• **Task instructions**
Can you extract every line of the records below and reproduce each one verbatim?

• **Data items**
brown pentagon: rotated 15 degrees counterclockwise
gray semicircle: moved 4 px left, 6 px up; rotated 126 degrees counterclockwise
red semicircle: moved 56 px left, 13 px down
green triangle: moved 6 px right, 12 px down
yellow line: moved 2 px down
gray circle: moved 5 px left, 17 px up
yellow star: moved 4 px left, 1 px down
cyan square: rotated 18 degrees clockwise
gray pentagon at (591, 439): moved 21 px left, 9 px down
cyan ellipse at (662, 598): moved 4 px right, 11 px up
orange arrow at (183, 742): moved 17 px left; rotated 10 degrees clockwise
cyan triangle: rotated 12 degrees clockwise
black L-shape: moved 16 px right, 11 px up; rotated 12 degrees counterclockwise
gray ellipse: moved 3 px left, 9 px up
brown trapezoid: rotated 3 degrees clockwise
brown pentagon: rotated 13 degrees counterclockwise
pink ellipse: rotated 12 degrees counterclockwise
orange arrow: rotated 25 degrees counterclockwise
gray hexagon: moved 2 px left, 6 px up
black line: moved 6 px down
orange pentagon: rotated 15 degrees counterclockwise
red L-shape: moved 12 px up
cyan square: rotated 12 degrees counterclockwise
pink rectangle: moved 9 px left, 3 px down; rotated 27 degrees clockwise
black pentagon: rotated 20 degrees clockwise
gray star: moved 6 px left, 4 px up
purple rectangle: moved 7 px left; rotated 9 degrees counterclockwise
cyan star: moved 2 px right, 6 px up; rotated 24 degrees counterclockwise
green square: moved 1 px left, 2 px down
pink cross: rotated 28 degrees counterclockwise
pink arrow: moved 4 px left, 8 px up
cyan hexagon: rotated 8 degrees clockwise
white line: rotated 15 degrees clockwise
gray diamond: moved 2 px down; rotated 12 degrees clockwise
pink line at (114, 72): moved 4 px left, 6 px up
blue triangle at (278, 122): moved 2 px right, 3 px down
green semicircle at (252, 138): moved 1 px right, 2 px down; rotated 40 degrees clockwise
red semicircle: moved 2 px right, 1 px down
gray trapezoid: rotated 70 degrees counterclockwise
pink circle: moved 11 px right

• **The solution**
brown pentagon: rotated 15 degrees counterclockwise
gray semicircle: moved 4 px left, 6 px up; rotated 126 degrees counterclockwise
red semicircle: moved 56 px left, 13 px down
green triangle: moved 6 px right, 12 px down
yellow line: moved 2 px down
gray circle: moved 5 px left, 17 px up
yellow star: moved 4 px left, 1 px down
cyan square: rotated 18 degrees clockwise
gray pentagon at (591, 439): moved 21 px left, 9 px down
cyan ellipse at (662, 598): moved 4 px right, 11 px up
orange arrow at (183, 742): moved 17 px left; rotated 10 degrees clockwise
cyan triangle: rotated 12 degrees clockwise
black L-shape: moved 16 px right, 11 px up; rotated 12 degrees counterclockwise
gray ellipse: moved 3 px left, 9 px up
brown trapezoid: rotated 3 degrees clockwise
brown pentagon: rotated 13 degrees counterclockwise
pink ellipse: rotated 12 degrees counterclockwise
orange arrow: rotated 25 degrees counterclockwise
gray hexagon: moved 2 px left, 6 px up
black line: moved 6 px down
orange pentagon: rotated 15 degrees counterclockwise
red L-shape: moved 12 px up
cyan square: rotated 12 degrees counterclockwise
pink rectangle: moved 9 px left, 3 px down; rotated 27 degrees clockwise
black pentagon: rotated 20 degrees clockwise
gray star: moved 6 px left, 4 px up
purple rectangle: moved 7 px left; rotated 9 degrees counterclockwise
cyan star: moved 2 px right, 6 px up; rotated 24 degrees counterclockwise
green square: moved 1 px left, 2 px down
pink cross: rotated 28 degrees counterclockwise
pink arrow: moved 4 px left, 8 px up
cyan hexagon: rotated 8 degrees clockwise
white line: rotated 15 degrees clockwise
gray diamond: moved 2 px down; rotated 12 degrees clockwise
pink line at (114, 72): moved 4 px left, 6 px up
blue triangle at (278, 122): moved 2 px right, 3 px down
green semicircle at (252, 138): moved 1 px right, 2 px down; rotated 40 degrees clockwise
red semicircle: moved 2 px right, 1 px down
gray trapezoid: rotated 70 degrees counterclockwise
pink circle: moved 11 px right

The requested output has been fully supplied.